• [ASSIGNMENT]:
The answer is all of the data, repeated exactly.

• [AVAILABLE RECORDS]:

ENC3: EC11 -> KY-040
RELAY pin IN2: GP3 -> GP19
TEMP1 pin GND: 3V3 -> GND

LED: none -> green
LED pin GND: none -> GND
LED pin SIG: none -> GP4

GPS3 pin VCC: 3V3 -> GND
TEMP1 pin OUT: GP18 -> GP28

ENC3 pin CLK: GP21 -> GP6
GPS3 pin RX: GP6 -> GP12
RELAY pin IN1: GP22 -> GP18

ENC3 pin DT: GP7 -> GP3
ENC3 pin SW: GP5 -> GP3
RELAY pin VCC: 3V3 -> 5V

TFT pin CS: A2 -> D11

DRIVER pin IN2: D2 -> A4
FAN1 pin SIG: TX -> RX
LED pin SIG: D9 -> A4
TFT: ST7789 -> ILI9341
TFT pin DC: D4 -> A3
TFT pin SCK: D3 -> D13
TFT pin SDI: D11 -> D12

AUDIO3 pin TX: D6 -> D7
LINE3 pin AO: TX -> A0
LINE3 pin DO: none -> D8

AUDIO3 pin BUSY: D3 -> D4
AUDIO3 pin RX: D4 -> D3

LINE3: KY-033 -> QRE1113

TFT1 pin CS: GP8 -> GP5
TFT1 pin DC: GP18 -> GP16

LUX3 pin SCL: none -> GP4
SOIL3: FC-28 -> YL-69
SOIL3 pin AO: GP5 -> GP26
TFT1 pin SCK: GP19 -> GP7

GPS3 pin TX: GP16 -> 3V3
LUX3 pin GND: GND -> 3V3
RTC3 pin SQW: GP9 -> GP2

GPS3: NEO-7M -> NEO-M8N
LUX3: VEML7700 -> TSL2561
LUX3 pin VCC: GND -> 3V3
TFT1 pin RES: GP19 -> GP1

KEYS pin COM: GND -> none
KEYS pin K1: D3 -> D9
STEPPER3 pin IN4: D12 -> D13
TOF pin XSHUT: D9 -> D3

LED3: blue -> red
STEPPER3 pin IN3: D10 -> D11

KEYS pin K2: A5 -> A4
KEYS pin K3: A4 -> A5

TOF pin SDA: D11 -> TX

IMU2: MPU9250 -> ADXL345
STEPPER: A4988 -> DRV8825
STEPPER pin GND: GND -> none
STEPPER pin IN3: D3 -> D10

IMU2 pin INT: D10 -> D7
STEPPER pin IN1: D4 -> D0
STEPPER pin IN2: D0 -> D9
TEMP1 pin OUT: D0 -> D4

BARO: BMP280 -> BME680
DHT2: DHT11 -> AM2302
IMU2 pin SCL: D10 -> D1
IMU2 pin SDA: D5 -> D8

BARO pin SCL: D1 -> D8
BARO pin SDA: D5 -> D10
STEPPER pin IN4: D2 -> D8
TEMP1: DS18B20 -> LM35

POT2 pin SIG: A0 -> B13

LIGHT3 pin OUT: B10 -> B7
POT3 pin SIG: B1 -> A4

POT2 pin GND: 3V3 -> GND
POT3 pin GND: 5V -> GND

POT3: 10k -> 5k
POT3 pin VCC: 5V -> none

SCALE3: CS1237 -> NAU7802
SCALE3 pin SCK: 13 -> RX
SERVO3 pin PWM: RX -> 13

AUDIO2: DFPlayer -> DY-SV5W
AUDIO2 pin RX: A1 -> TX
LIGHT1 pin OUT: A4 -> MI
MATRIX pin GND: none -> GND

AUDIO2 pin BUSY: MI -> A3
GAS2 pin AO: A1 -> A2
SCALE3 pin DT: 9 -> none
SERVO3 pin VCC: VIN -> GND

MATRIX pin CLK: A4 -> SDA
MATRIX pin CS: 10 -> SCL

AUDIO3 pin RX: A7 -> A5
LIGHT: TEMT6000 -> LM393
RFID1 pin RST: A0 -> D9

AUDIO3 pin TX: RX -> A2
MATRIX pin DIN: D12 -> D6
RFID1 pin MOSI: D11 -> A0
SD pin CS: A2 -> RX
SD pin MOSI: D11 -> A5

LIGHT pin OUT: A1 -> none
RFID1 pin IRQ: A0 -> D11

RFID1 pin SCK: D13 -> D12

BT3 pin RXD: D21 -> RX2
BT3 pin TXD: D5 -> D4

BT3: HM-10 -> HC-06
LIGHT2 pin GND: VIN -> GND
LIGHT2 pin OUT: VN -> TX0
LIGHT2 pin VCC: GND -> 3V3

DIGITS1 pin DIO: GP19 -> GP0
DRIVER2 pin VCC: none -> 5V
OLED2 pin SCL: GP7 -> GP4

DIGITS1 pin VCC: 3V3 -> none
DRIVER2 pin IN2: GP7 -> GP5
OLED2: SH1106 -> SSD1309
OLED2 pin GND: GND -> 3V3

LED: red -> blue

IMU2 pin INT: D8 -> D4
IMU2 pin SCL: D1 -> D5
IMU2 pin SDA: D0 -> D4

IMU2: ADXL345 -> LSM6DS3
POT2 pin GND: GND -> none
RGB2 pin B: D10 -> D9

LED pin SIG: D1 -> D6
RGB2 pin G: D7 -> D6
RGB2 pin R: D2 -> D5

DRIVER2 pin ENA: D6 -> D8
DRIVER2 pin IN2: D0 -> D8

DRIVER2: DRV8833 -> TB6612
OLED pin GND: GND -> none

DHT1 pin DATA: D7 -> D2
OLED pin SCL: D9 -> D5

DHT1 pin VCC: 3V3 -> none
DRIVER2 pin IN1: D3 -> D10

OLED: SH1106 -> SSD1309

• [RESULT FOR THIS TASK]:
ENC3: EC11 -> KY-040
RELAY pin IN2: GP3 -> GP19
TEMP1 pin GND: 3V3 -> GND

LED: none -> green
LED pin GND: none -> GND
LED pin SIG: none -> GP4

GPS3 pin VCC: 3V3 -> GND
TEMP1 pin OUT: GP18 -> GP28

ENC3 pin CLK: GP21 -> GP6
GPS3 pin RX: GP6 -> GP12
RELAY pin IN1: GP22 -> GP18

ENC3 pin DT: GP7 -> GP3
ENC3 pin SW: GP5 -> GP3
RELAY pin VCC: 3V3 -> 5V

TFT pin CS: A2 -> D11

DRIVER pin IN2: D2 -> A4
FAN1 pin SIG: TX -> RX
LED pin SIG: D9 -> A4
TFT: ST7789 -> ILI9341
TFT pin DC: D4 -> A3
TFT pin SCK: D3 -> D13
TFT pin SDI: D11 -> D12

AUDIO3 pin TX: D6 -> D7
LINE3 pin AO: TX -> A0
LINE3 pin DO: none -> D8

AUDIO3 pin BUSY: D3 -> D4
AUDIO3 pin RX: D4 -> D3

LINE3: KY-033 -> QRE1113

TFT1 pin CS: GP8 -> GP5
TFT1 pin DC: GP18 -> GP16

LUX3 pin SCL: none -> GP4
SOIL3: FC-28 -> YL-69
SOIL3 pin AO: GP5 -> GP26
TFT1 pin SCK: GP19 -> GP7

GPS3 pin TX: GP16 -> 3V3
LUX3 pin GND: GND -> 3V3
RTC3 pin SQW: GP9 -> GP2

GPS3: NEO-7M -> NEO-M8N
LUX3: VEML7700 -> TSL2561
LUX3 pin VCC: GND -> 3V3
TFT1 pin RES: GP19 -> GP1

KEYS pin COM: GND -> none
KEYS pin K1: D3 -> D9
STEPPER3 pin IN4: D12 -> D13
TOF pin XSHUT: D9 -> D3

LED3: blue -> red
STEPPER3 pin IN3: D10 -> D11

KEYS pin K2: A5 -> A4
KEYS pin K3: A4 -> A5

TOF pin SDA: D11 -> TX

IMU2: MPU9250 -> ADXL345
STEPPER: A4988 -> DRV8825
STEPPER pin GND: GND -> none
STEPPER pin IN3: D3 -> D10

IMU2 pin INT: D10 -> D7
STEPPER pin IN1: D4 -> D0
STEPPER pin IN2: D0 -> D9
TEMP1 pin OUT: D0 -> D4

BARO: BMP280 -> BME680
DHT2: DHT11 -> AM2302
IMU2 pin SCL: D10 -> D1
IMU2 pin SDA: D5 -> D8

BARO pin SCL: D1 -> D8
BARO pin SDA: D5 -> D10
STEPPER pin IN4: D2 -> D8
TEMP1: DS18B20 -> LM35

POT2 pin SIG: A0 -> B13

LIGHT3 pin OUT: B10 -> B7
POT3 pin SIG: B1 -> A4

POT2 pin GND: 3V3 -> GND
POT3 pin GND: 5V -> GND

POT3: 10k -> 5k
POT3 pin VCC: 5V -> none

SCALE3: CS1237 -> NAU7802
SCALE3 pin SCK: 13 -> RX
SERVO3 pin PWM: RX -> 13

AUDIO2: DFPlayer -> DY-SV5W
AUDIO2 pin RX: A1 -> TX
LIGHT1 pin OUT: A4 -> MI
MATRIX pin GND: none -> GND

AUDIO2 pin BUSY: MI -> A3
GAS2 pin AO: A1 -> A2
SCALE3 pin DT: 9 -> none
SERVO3 pin VCC: VIN -> GND

MATRIX pin CLK: A4 -> SDA
MATRIX pin CS: 10 -> SCL

AUDIO3 pin RX: A7 -> A5
LIGHT: TEMT6000 -> LM393
RFID1 pin RST: A0 -> D9

AUDIO3 pin TX: RX -> A2
MATRIX pin DIN: D12 -> D6
RFID1 pin MOSI: D11 -> A0
SD pin CS: A2 -> RX
SD pin MOSI: D11 -> A5

LIGHT pin OUT: A1 -> none
RFID1 pin IRQ: A0 -> D11

RFID1 pin SCK: D13 -> D12

BT3 pin RXD: D21 -> RX2
BT3 pin TXD: D5 -> D4

BT3: HM-10 -> HC-06
LIGHT2 pin GND: VIN -> GND
LIGHT2 pin OUT: VN -> TX0
LIGHT2 pin VCC: GND -> 3V3

DIGITS1 pin DIO: GP19 -> GP0
DRIVER2 pin VCC: none -> 5V
OLED2 pin SCL: GP7 -> GP4

DIGITS1 pin VCC: 3V3 -> none
DRIVER2 pin IN2: GP7 -> GP5
OLED2: SH1106 -> SSD1309
OLED2 pin GND: GND -> 3V3

LED: red -> blue

IMU2 pin INT: D8 -> D4
IMU2 pin SCL: D1 -> D5
IMU2 pin SDA: D0 -> D4

IMU2: ADXL345 -> LSM6DS3
POT2 pin GND: GND -> none
RGB2 pin B: D10 -> D9

LED pin SIG: D1 -> D6
RGB2 pin G: D7 -> D6
RGB2 pin R: D2 -> D5

DRIVER2 pin ENA: D6 -> D8
DRIVER2 pin IN2: D0 -> D8

DRIVER2: DRV8833 -> TB6612
OLED pin GND: GND -> none

DHT1 pin DATA: D7 -> D2
OLED pin SCL: D9 -> D5

DHT1 pin VCC: 3V3 -> none
DRIVER2 pin IN1: D3 -> D10

OLED: SH1106 -> SSD1309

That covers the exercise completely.